Saved data entries
________________________
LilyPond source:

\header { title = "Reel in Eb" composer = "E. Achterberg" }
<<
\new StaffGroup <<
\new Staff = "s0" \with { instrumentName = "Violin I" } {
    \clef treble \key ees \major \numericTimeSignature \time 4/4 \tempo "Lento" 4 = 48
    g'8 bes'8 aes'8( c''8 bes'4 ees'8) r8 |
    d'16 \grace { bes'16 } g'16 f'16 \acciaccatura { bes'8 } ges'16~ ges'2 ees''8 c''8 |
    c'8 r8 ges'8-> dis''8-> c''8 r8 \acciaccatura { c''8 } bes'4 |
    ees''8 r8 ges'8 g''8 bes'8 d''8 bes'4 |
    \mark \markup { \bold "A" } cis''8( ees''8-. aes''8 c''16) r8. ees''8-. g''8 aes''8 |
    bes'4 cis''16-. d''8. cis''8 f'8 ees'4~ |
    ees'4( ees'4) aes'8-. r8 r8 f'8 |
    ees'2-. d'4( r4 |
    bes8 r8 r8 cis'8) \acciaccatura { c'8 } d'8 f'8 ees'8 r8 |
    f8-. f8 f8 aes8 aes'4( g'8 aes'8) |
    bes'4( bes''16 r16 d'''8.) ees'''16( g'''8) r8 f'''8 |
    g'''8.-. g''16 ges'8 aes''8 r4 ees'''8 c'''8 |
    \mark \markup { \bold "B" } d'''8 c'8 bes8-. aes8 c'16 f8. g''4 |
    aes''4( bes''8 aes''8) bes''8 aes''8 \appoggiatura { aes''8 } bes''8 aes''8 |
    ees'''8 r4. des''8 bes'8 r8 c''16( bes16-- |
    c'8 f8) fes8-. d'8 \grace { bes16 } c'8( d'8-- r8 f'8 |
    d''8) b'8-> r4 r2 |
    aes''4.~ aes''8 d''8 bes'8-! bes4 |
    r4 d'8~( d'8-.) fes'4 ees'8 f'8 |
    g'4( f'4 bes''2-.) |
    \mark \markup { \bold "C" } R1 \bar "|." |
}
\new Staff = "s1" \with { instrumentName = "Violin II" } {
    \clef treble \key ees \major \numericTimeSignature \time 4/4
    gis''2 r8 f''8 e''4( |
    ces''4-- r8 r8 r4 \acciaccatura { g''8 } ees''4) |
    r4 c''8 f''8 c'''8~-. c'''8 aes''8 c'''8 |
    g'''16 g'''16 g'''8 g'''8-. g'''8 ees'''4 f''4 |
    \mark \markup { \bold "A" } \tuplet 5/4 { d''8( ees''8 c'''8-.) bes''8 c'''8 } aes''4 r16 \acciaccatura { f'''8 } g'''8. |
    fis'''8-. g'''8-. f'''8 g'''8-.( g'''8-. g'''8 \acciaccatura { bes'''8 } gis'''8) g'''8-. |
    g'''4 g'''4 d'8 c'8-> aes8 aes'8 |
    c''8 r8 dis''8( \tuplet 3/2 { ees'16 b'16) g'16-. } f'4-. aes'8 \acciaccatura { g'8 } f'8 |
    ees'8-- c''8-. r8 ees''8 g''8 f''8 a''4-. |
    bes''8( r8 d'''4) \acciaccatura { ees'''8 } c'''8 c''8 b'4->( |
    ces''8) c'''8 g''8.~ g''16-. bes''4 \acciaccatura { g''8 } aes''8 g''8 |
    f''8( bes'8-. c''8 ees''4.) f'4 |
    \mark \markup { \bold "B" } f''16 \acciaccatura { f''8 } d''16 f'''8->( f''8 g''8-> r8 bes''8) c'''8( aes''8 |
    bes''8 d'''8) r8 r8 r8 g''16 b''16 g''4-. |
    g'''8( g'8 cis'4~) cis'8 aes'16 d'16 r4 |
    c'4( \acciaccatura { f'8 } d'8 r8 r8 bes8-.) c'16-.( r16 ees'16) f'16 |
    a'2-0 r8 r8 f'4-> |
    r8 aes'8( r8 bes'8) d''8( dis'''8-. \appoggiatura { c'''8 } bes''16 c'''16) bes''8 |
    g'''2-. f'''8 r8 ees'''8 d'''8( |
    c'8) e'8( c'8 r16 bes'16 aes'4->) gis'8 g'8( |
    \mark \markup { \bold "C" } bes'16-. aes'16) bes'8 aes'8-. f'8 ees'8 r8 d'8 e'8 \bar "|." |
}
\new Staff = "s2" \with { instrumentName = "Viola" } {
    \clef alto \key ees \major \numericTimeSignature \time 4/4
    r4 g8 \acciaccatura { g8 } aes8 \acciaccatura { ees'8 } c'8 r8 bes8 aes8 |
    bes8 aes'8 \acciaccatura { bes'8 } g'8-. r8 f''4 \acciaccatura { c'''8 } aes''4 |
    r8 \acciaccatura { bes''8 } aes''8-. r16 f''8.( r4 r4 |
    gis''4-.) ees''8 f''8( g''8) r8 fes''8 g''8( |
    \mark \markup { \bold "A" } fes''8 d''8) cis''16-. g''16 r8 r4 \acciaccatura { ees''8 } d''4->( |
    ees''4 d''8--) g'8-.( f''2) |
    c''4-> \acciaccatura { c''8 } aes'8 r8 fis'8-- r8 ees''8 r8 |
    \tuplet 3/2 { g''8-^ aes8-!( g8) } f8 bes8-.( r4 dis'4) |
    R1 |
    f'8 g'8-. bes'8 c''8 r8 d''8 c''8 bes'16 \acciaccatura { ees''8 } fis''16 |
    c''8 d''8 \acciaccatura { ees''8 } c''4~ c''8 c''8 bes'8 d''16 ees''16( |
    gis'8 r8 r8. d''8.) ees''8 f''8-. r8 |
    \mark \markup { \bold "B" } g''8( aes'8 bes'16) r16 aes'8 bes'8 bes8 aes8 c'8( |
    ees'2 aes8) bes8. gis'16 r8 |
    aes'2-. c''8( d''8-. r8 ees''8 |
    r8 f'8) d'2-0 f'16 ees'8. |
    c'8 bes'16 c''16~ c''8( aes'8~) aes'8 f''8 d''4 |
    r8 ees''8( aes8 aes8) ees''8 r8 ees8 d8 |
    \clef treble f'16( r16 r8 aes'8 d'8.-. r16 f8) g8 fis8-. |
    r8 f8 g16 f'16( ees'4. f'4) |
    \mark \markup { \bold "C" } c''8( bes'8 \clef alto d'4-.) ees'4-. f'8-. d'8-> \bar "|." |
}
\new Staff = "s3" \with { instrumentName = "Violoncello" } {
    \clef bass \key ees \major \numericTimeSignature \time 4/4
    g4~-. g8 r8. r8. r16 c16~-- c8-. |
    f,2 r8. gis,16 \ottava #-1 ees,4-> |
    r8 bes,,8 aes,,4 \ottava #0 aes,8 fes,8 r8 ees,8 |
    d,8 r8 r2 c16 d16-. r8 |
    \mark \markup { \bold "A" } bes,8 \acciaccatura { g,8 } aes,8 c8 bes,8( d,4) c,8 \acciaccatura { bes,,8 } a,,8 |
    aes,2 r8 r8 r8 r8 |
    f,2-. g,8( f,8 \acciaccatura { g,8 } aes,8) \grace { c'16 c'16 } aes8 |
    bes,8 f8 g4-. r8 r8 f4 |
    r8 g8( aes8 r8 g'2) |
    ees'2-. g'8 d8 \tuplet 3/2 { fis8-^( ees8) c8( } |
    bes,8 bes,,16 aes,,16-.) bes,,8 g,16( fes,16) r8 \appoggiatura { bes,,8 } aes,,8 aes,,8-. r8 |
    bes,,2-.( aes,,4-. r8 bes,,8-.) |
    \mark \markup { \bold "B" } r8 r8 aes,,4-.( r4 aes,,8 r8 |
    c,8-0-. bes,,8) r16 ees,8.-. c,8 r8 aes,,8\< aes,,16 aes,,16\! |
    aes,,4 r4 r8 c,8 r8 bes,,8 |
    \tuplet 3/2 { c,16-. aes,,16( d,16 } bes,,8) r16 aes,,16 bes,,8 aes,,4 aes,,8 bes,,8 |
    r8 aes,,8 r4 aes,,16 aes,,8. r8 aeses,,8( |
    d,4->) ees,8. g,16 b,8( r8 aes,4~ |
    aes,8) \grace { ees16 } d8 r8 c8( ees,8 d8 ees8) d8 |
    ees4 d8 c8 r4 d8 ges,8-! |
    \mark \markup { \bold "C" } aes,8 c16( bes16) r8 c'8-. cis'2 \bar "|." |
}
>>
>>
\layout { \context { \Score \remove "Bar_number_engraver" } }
________________________
Pull out every line of the data above that contains the string "alto", and copy each one. Treat uppercase and lowercase letters as different when matching.

* [Expected output]:
    \clef alto \key ees \major \numericTimeSignature \time 4/4
    \mark \markup { \bold "C" } c''8( bes'8 \clef alto d'4-.) ees'4-. f'8-. d'8-> \bar "|." |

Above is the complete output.